* [Listed records]
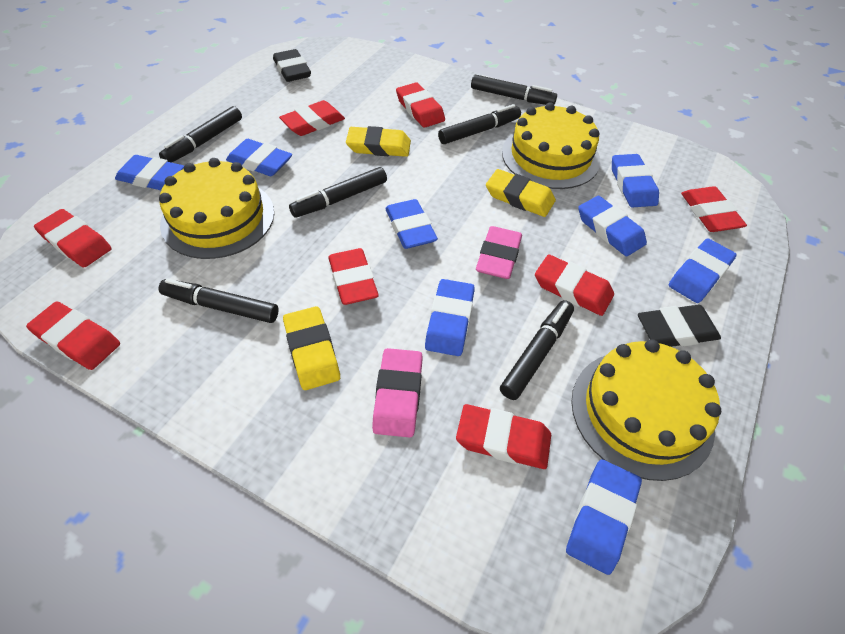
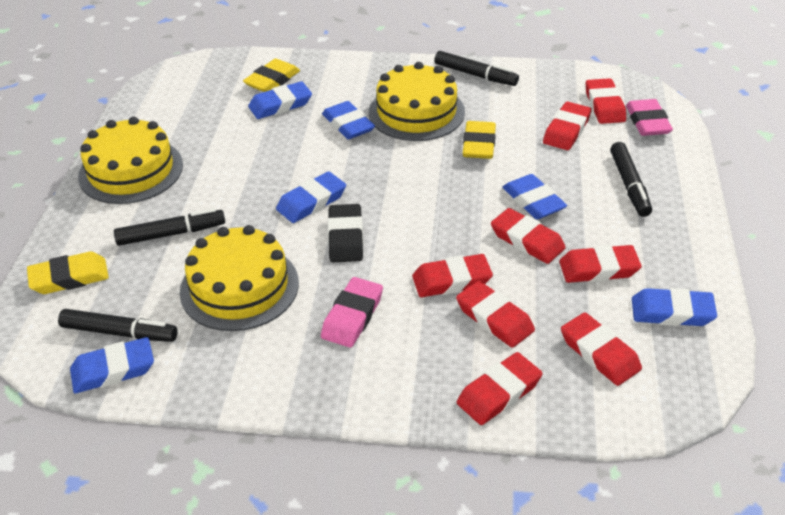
black eraser: 2 -> 1
black marker: 6 -> 4
blue eraser: 8 -> 6

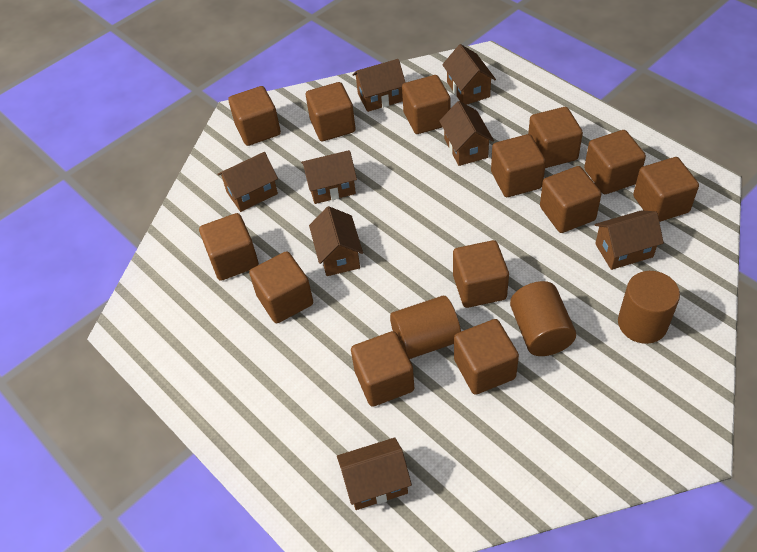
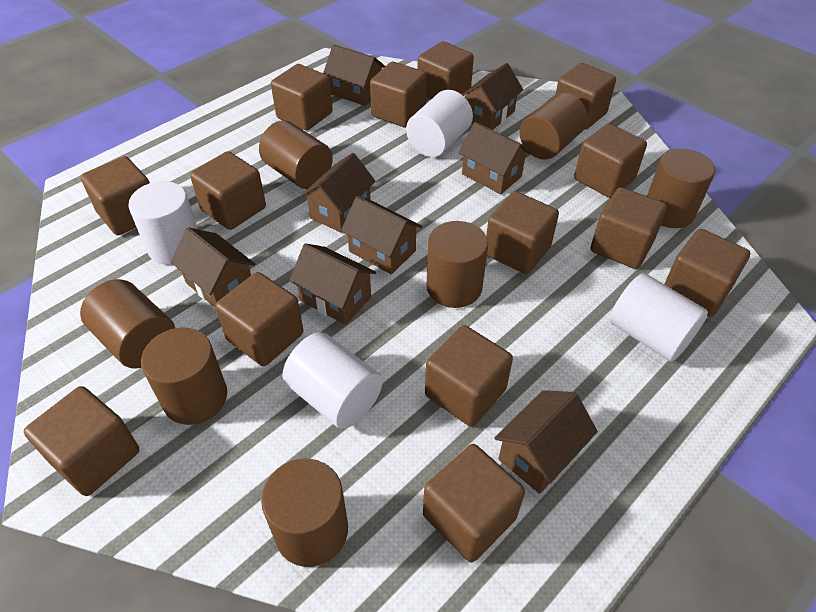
brown cube: 13 -> 14
brown cylinder: 3 -> 7
white cylinder: 0 -> 4

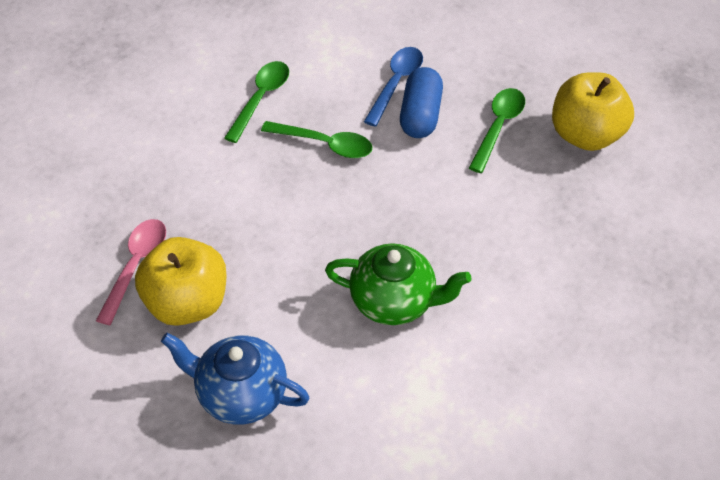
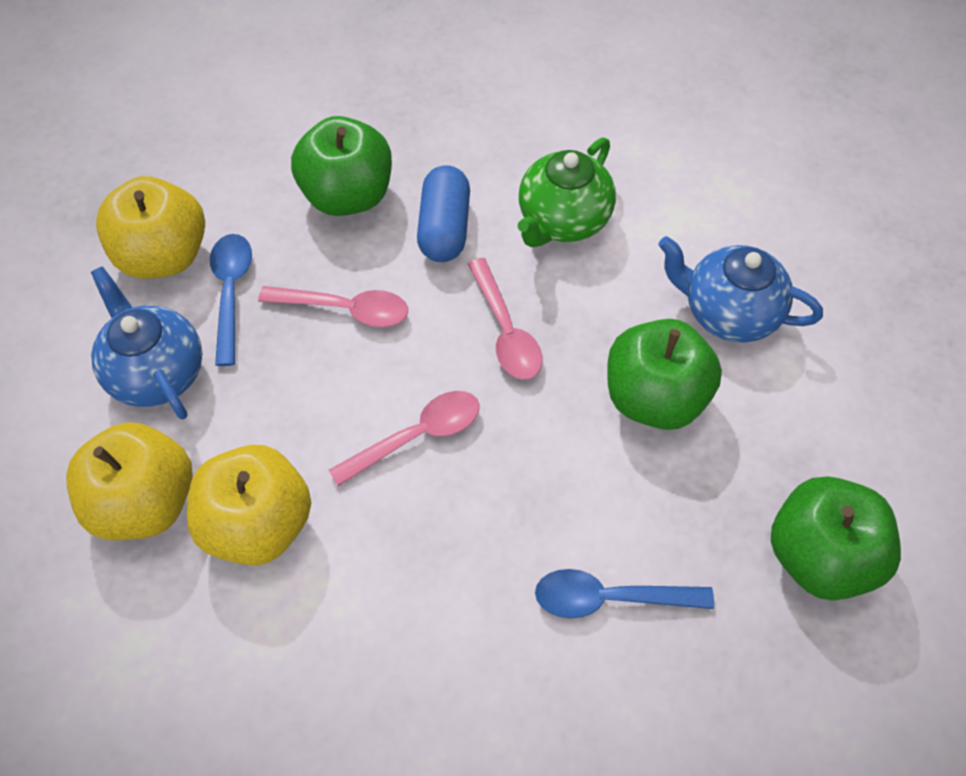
blue spoon: 1 -> 2
blue teapot: 1 -> 2
green apple: 0 -> 3
green spoon: 3 -> 0
pink spoon: 1 -> 3
yellow apple: 2 -> 3

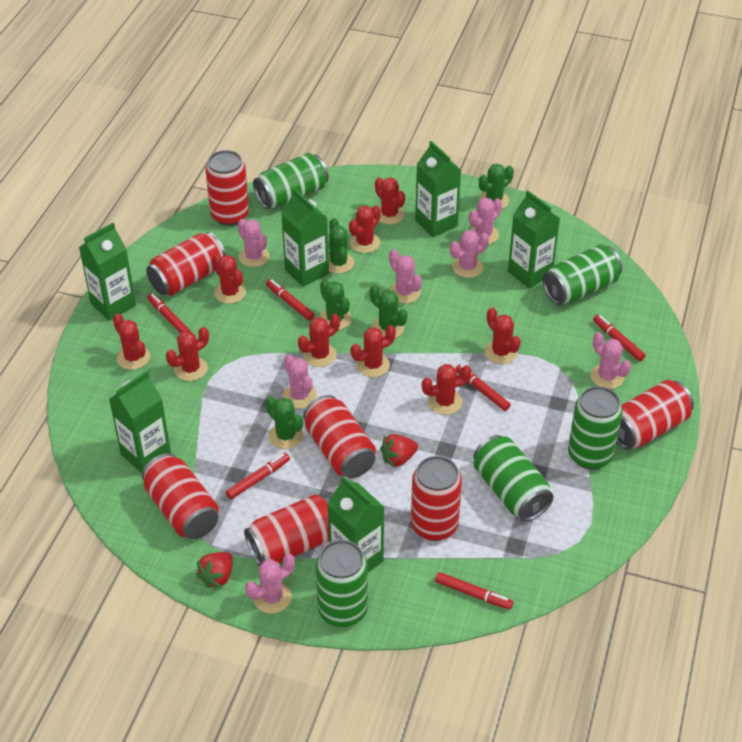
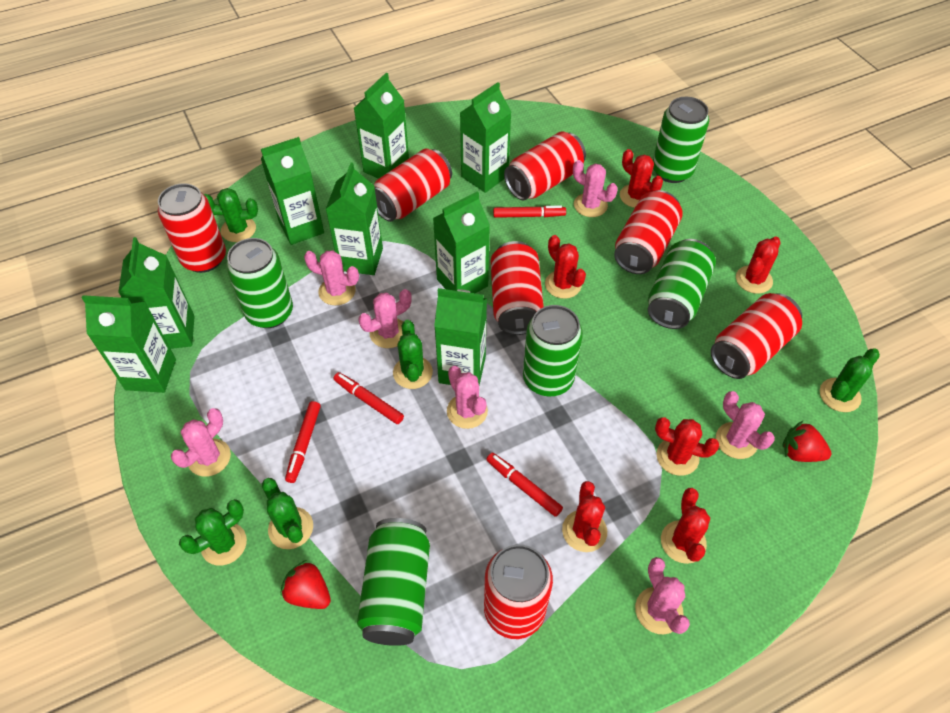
green carton: 6 -> 8
red cactus: 9 -> 6
red marker: 6 -> 4

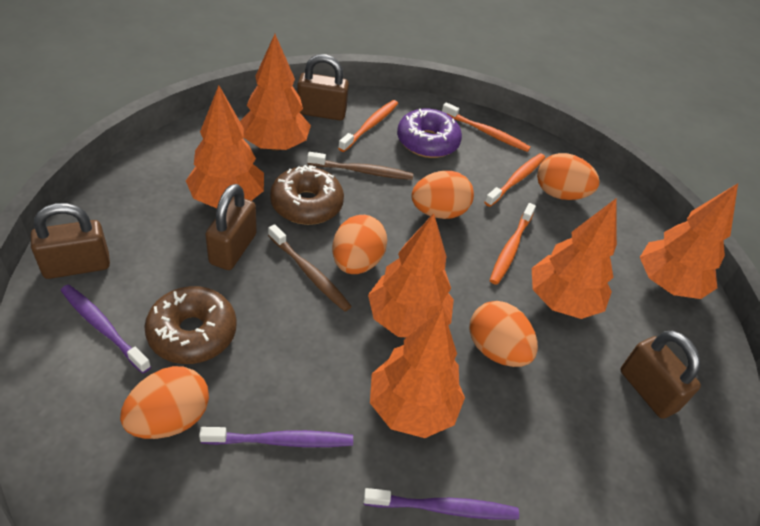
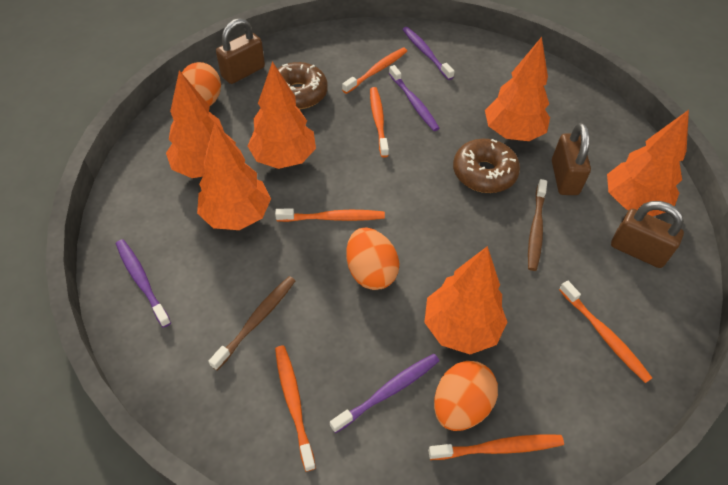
brown padlock: 4 -> 3
orange egg: 5 -> 3
orange toothbrush: 4 -> 6
purple donut: 1 -> 0
purple toothbrush: 3 -> 4

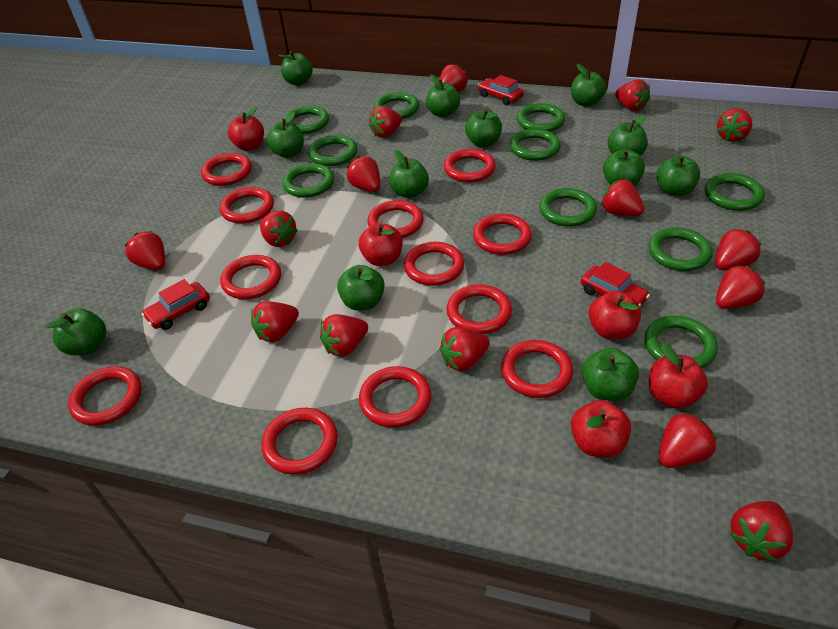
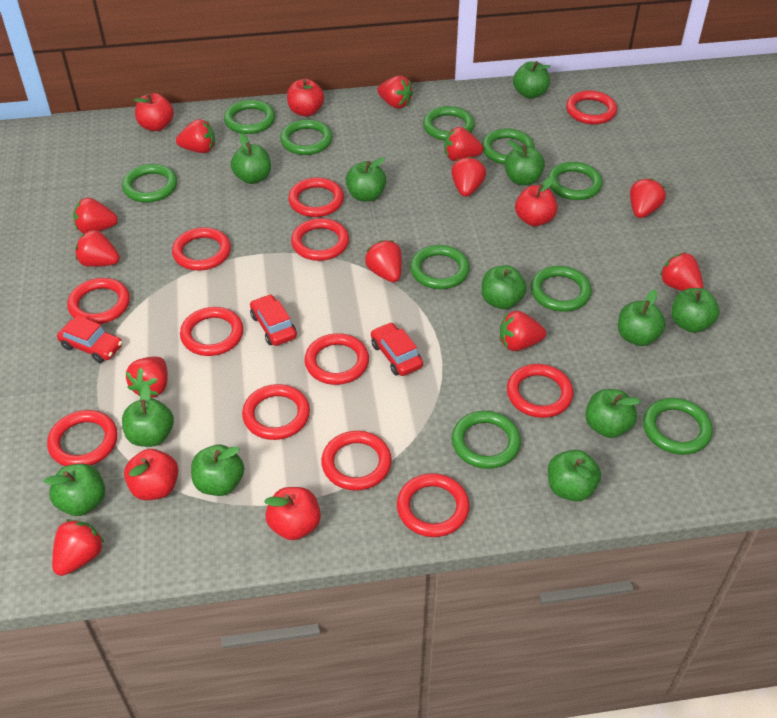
red strawberry: 15 -> 12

* [Work instruction] Quote, word for word and nothing more, every line from the line with "blue eraser: 8 -> 6" to the end of the entries, including both ends; skip any pictures.

* [The answer]
blue eraser: 8 -> 6

brown cube: 13 -> 14
brown cylinder: 3 -> 7
white cylinder: 0 -> 4

blue spoon: 1 -> 2
blue teapot: 1 -> 2
green apple: 0 -> 3
green spoon: 3 -> 0
pink spoon: 1 -> 3
yellow apple: 2 -> 3

green carton: 6 -> 8
red cactus: 9 -> 6
red marker: 6 -> 4

brown padlock: 4 -> 3
orange egg: 5 -> 3
orange toothbrush: 4 -> 6
purple donut: 1 -> 0
purple toothbrush: 3 -> 4

red strawberry: 15 -> 12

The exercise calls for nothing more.